▶ **YOUR ASSIGNMENT**
Please set down every entry again exactly as it stands, without the pictures.
___
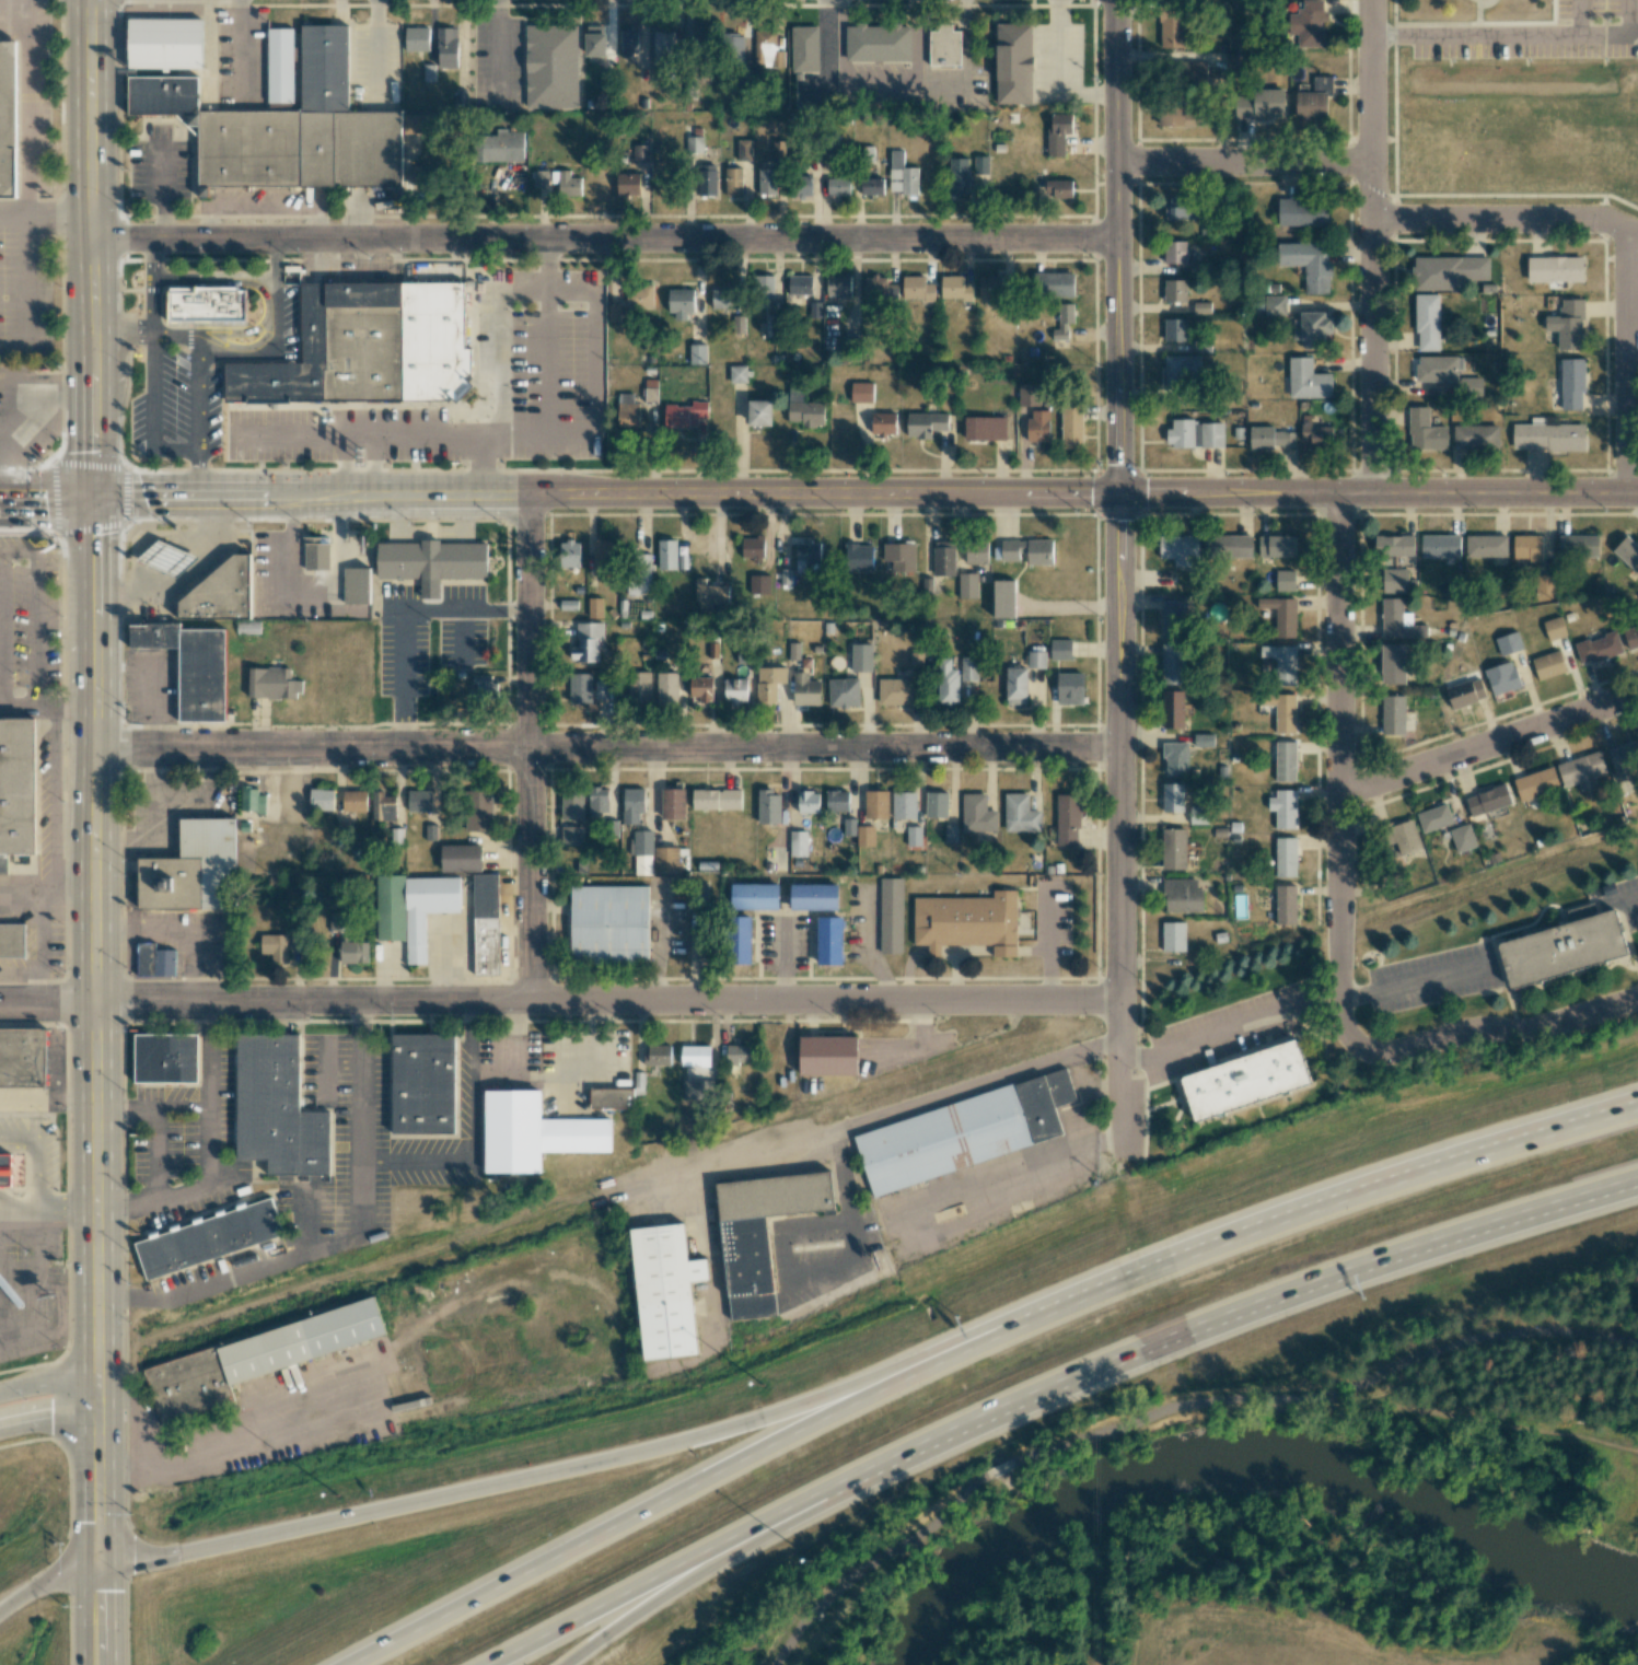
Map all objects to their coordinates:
road: (1579, 16)
building: (1171, 27)
road: (1514, 34)
building: (417, 39)
building: (595, 41)
building: (165, 43)
building: (628, 43)
building: (662, 47)
building: (447, 48)
building: (735, 48)
building: (873, 50)
building: (940, 53)
building: (801, 54)
building: (778, 59)
building: (1232, 63)
building: (280, 65)
building: (552, 65)
building: (1008, 70)
building: (1195, 73)
building: (1322, 84)
building: (460, 99)
building: (1257, 103)
building: (1311, 105)
road: (29, 106)
building: (1178, 115)
building: (10, 119)
building: (418, 123)
building: (286, 127)
building: (1057, 133)
park: (1505, 142)
building: (500, 147)
building: (694, 147)
building: (744, 150)
building: (640, 153)
road: (1243, 163)
building: (981, 165)
building: (415, 174)
building: (901, 175)
building: (958, 176)
building: (704, 181)
building: (733, 181)
building: (767, 181)
building: (566, 183)
building: (628, 184)
building: (803, 185)
building: (838, 186)
building: (872, 186)
building: (1058, 189)
building: (1178, 207)
road: (44, 213)
building: (1302, 213)
road: (1504, 222)
road: (603, 240)
road: (1118, 246)
road: (89, 247)
building: (1174, 252)
building: (1307, 263)
building: (1554, 269)
building: (1447, 271)
building: (799, 285)
building: (1056, 285)
building: (838, 286)
building: (875, 286)
building: (769, 287)
building: (990, 287)
building: (916, 288)
building: (955, 288)
building: (1174, 290)
building: (639, 295)
building: (721, 299)
building: (680, 303)
building: (207, 304)
building: (1274, 305)
building: (1201, 308)
building: (814, 310)
building: (613, 312)
building: (1063, 322)
building: (1427, 322)
building: (738, 324)
building: (1567, 324)
building: (772, 325)
building: (1311, 328)
building: (1175, 330)
building: (342, 354)
building: (697, 354)
road: (1627, 358)
building: (1436, 368)
building: (1181, 372)
building: (738, 374)
building: (1307, 380)
building: (1572, 384)
building: (861, 392)
building: (1028, 394)
building: (627, 410)
building: (804, 410)
building: (759, 413)
building: (685, 415)
building: (883, 424)
building: (925, 424)
building: (1038, 425)
building: (1071, 426)
building: (984, 428)
building: (1425, 431)
building: (1180, 434)
building: (1315, 434)
building: (1211, 435)
building: (1475, 437)
building: (1548, 437)
building: (1270, 438)
road: (822, 493)
traffic signals: (1118, 493)
road: (1378, 493)
road: (309, 494)
road: (45, 495)
traffic signals: (90, 495)
road: (1632, 496)
road: (1348, 504)
road: (702, 542)
building: (1394, 545)
building: (1228, 546)
building: (1276, 546)
building: (1440, 546)
building: (1486, 546)
building: (1577, 546)
building: (1527, 547)
building: (752, 548)
building: (1178, 549)
building: (1027, 551)
building: (1627, 553)
building: (316, 554)
building: (568, 554)
building: (667, 554)
building: (806, 554)
building: (976, 554)
building: (900, 556)
building: (604, 557)
building: (858, 557)
building: (943, 558)
building: (431, 560)
building: (639, 576)
building: (1284, 580)
building: (1393, 580)
building: (1544, 583)
building: (759, 584)
building: (356, 586)
building: (967, 586)
building: (222, 593)
building: (711, 595)
building: (1003, 599)
building: (594, 608)
building: (1280, 614)
building: (1398, 621)
building: (1173, 622)
building: (1554, 628)
building: (1636, 628)
building: (587, 642)
building: (1508, 643)
building: (1597, 648)
building: (1060, 649)
building: (794, 650)
building: (861, 657)
building: (1036, 659)
building: (916, 662)
building: (1281, 662)
building: (1392, 663)
building: (1172, 664)
building: (1548, 665)
building: (194, 668)
building: (969, 669)
building: (1502, 678)
building: (947, 682)
building: (272, 683)
building: (769, 683)
building: (1016, 686)
building: (484, 688)
building: (639, 688)
building: (667, 688)
building: (579, 689)
building: (600, 689)
building: (1070, 689)
building: (701, 690)
building: (805, 690)
building: (895, 691)
building: (735, 692)
building: (843, 692)
building: (1464, 694)
building: (1172, 709)
building: (1281, 711)
building: (1392, 715)
building: (1203, 740)
road: (1488, 745)
road: (605, 747)
road: (1118, 747)
road: (529, 748)
building: (1176, 759)
building: (1285, 761)
building: (1624, 763)
building: (1581, 771)
building: (1536, 784)
building: (18, 788)
building: (1172, 797)
building: (321, 799)
building: (716, 799)
building: (251, 800)
building: (1487, 800)
building: (354, 801)
building: (419, 801)
building: (598, 801)
building: (837, 801)
building: (808, 802)
building: (673, 804)
building: (876, 804)
building: (632, 805)
building: (903, 805)
building: (936, 805)
building: (571, 806)
building: (383, 807)
building: (769, 807)
building: (1284, 808)
building: (479, 813)
building: (976, 814)
building: (1020, 814)
building: (1434, 818)
building: (1067, 820)
building: (573, 835)
building: (1405, 837)
building: (1462, 838)
building: (641, 843)
building: (796, 843)
building: (1173, 849)
building: (1285, 857)
building: (461, 858)
building: (666, 859)
building: (191, 869)
building: (1182, 895)
building: (754, 896)
building: (813, 897)
building: (1286, 905)
building: (413, 909)
building: (890, 915)
building: (966, 922)
building: (485, 924)
building: (609, 924)
building: (295, 936)
building: (1173, 936)
building: (829, 938)
building: (12, 940)
building: (741, 940)
building: (274, 947)
road: (94, 950)
building: (353, 951)
building: (1554, 956)
building: (154, 961)
road: (1411, 981)
road: (559, 1004)
road: (1478, 1031)
building: (739, 1054)
building: (657, 1055)
building: (695, 1056)
building: (822, 1062)
building: (161, 1064)
building: (19, 1065)
road: (1119, 1078)
building: (1236, 1087)
building: (704, 1088)
building: (420, 1090)
building: (610, 1098)
road: (150, 1107)
road: (894, 1110)
building: (273, 1116)
building: (528, 1138)
building: (962, 1138)
road: (209, 1150)
building: (3, 1176)
road: (1329, 1202)
building: (757, 1238)
building: (204, 1245)
building: (660, 1297)
road: (1234, 1314)
building: (253, 1359)
road: (48, 1383)
street lamp: (760, 1383)
road: (1327, 1398)
park: (1473, 1407)
road: (47, 1412)
road: (736, 1426)
road: (59, 1427)
road: (228, 1443)
river: (1244, 1468)
road: (998, 1469)
road: (112, 1483)
road: (83, 1486)
road: (687, 1487)
street lamp: (340, 1492)
traffic signals: (83, 1520)
road: (273, 1534)
road: (870, 1561)
traffic signals: (132, 1562)
road: (699, 1565)
road: (99, 1568)
road: (666, 1572)
road: (39, 1586)
park: (1268, 1586)
traffic signals: (113, 1589)
road: (113, 1615)
road: (84, 1617)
___
▶ **REPLY TO THE EXERCISE**
Map all objects to their coordinates:
road: (1579, 16)
building: (1171, 27)
road: (1514, 34)
building: (417, 39)
building: (595, 41)
building: (165, 43)
building: (628, 43)
building: (662, 47)
building: (447, 48)
building: (735, 48)
building: (873, 50)
building: (940, 53)
building: (801, 54)
building: (778, 59)
building: (1232, 63)
building: (280, 65)
building: (552, 65)
building: (1008, 70)
building: (1195, 73)
building: (1322, 84)
building: (460, 99)
building: (1257, 103)
building: (1311, 105)
road: (29, 106)
building: (1178, 115)
building: (10, 119)
building: (418, 123)
building: (286, 127)
building: (1057, 133)
park: (1505, 142)
building: (500, 147)
building: (694, 147)
building: (744, 150)
building: (640, 153)
road: (1243, 163)
building: (981, 165)
building: (415, 174)
building: (901, 175)
building: (958, 176)
building: (704, 181)
building: (733, 181)
building: (767, 181)
building: (566, 183)
building: (628, 184)
building: (803, 185)
building: (838, 186)
building: (872, 186)
building: (1058, 189)
building: (1178, 207)
road: (44, 213)
building: (1302, 213)
road: (1504, 222)
road: (603, 240)
road: (1118, 246)
road: (89, 247)
building: (1174, 252)
building: (1307, 263)
building: (1554, 269)
building: (1447, 271)
building: (799, 285)
building: (1056, 285)
building: (838, 286)
building: (875, 286)
building: (769, 287)
building: (990, 287)
building: (916, 288)
building: (955, 288)
building: (1174, 290)
building: (639, 295)
building: (721, 299)
building: (680, 303)
building: (207, 304)
building: (1274, 305)
building: (1201, 308)
building: (814, 310)
building: (613, 312)
building: (1063, 322)
building: (1427, 322)
building: (738, 324)
building: (1567, 324)
building: (772, 325)
building: (1311, 328)
building: (1175, 330)
building: (342, 354)
building: (697, 354)
road: (1627, 358)
building: (1436, 368)
building: (1181, 372)
building: (738, 374)
building: (1307, 380)
building: (1572, 384)
building: (861, 392)
building: (1028, 394)
building: (627, 410)
building: (804, 410)
building: (759, 413)
building: (685, 415)
building: (883, 424)
building: (925, 424)
building: (1038, 425)
building: (1071, 426)
building: (984, 428)
building: (1425, 431)
building: (1180, 434)
building: (1315, 434)
building: (1211, 435)
building: (1475, 437)
building: (1548, 437)
building: (1270, 438)
road: (822, 493)
traffic signals: (1118, 493)
road: (1378, 493)
road: (309, 494)
road: (45, 495)
traffic signals: (90, 495)
road: (1632, 496)
road: (1348, 504)
road: (702, 542)
building: (1394, 545)
building: (1228, 546)
building: (1276, 546)
building: (1440, 546)
building: (1486, 546)
building: (1577, 546)
building: (1527, 547)
building: (752, 548)
building: (1178, 549)
building: (1027, 551)
building: (1627, 553)
building: (316, 554)
building: (568, 554)
building: (667, 554)
building: (806, 554)
building: (976, 554)
building: (900, 556)
building: (604, 557)
building: (858, 557)
building: (943, 558)
building: (431, 560)
building: (639, 576)
building: (1284, 580)
building: (1393, 580)
building: (1544, 583)
building: (759, 584)
building: (356, 586)
building: (967, 586)
building: (222, 593)
building: (711, 595)
building: (1003, 599)
building: (594, 608)
building: (1280, 614)
building: (1398, 621)
building: (1173, 622)
building: (1554, 628)
building: (1636, 628)
building: (587, 642)
building: (1508, 643)
building: (1597, 648)
building: (1060, 649)
building: (794, 650)
building: (861, 657)
building: (1036, 659)
building: (916, 662)
building: (1281, 662)
building: (1392, 663)
building: (1172, 664)
building: (1548, 665)
building: (194, 668)
building: (969, 669)
building: (1502, 678)
building: (947, 682)
building: (272, 683)
building: (769, 683)
building: (1016, 686)
building: (484, 688)
building: (639, 688)
building: (667, 688)
building: (579, 689)
building: (600, 689)
building: (1070, 689)
building: (701, 690)
building: (805, 690)
building: (895, 691)
building: (735, 692)
building: (843, 692)
building: (1464, 694)
building: (1172, 709)
building: (1281, 711)
building: (1392, 715)
building: (1203, 740)
road: (1488, 745)
road: (605, 747)
road: (1118, 747)
road: (529, 748)
building: (1176, 759)
building: (1285, 761)
building: (1624, 763)
building: (1581, 771)
building: (1536, 784)
building: (18, 788)
building: (1172, 797)
building: (321, 799)
building: (716, 799)
building: (251, 800)
building: (1487, 800)
building: (354, 801)
building: (419, 801)
building: (598, 801)
building: (837, 801)
building: (808, 802)
building: (673, 804)
building: (876, 804)
building: (632, 805)
building: (903, 805)
building: (936, 805)
building: (571, 806)
building: (383, 807)
building: (769, 807)
building: (1284, 808)
building: (479, 813)
building: (976, 814)
building: (1020, 814)
building: (1434, 818)
building: (1067, 820)
building: (573, 835)
building: (1405, 837)
building: (1462, 838)
building: (641, 843)
building: (796, 843)
building: (1173, 849)
building: (1285, 857)
building: (461, 858)
building: (666, 859)
building: (191, 869)
building: (1182, 895)
building: (754, 896)
building: (813, 897)
building: (1286, 905)
building: (413, 909)
building: (890, 915)
building: (966, 922)
building: (485, 924)
building: (609, 924)
building: (295, 936)
building: (1173, 936)
building: (829, 938)
building: (12, 940)
building: (741, 940)
building: (274, 947)
road: (94, 950)
building: (353, 951)
building: (1554, 956)
building: (154, 961)
road: (1411, 981)
road: (559, 1004)
road: (1478, 1031)
building: (739, 1054)
building: (657, 1055)
building: (695, 1056)
building: (822, 1062)
building: (161, 1064)
building: (19, 1065)
road: (1119, 1078)
building: (1236, 1087)
building: (704, 1088)
building: (420, 1090)
building: (610, 1098)
road: (150, 1107)
road: (894, 1110)
building: (273, 1116)
building: (528, 1138)
building: (962, 1138)
road: (209, 1150)
building: (3, 1176)
road: (1329, 1202)
building: (757, 1238)
building: (204, 1245)
building: (660, 1297)
road: (1234, 1314)
building: (253, 1359)
road: (48, 1383)
street lamp: (760, 1383)
road: (1327, 1398)
park: (1473, 1407)
road: (47, 1412)
road: (736, 1426)
road: (59, 1427)
road: (228, 1443)
river: (1244, 1468)
road: (998, 1469)
road: (112, 1483)
road: (83, 1486)
road: (687, 1487)
street lamp: (340, 1492)
traffic signals: (83, 1520)
road: (273, 1534)
road: (870, 1561)
traffic signals: (132, 1562)
road: (699, 1565)
road: (99, 1568)
road: (666, 1572)
road: (39, 1586)
park: (1268, 1586)
traffic signals: (113, 1589)
road: (113, 1615)
road: (84, 1617)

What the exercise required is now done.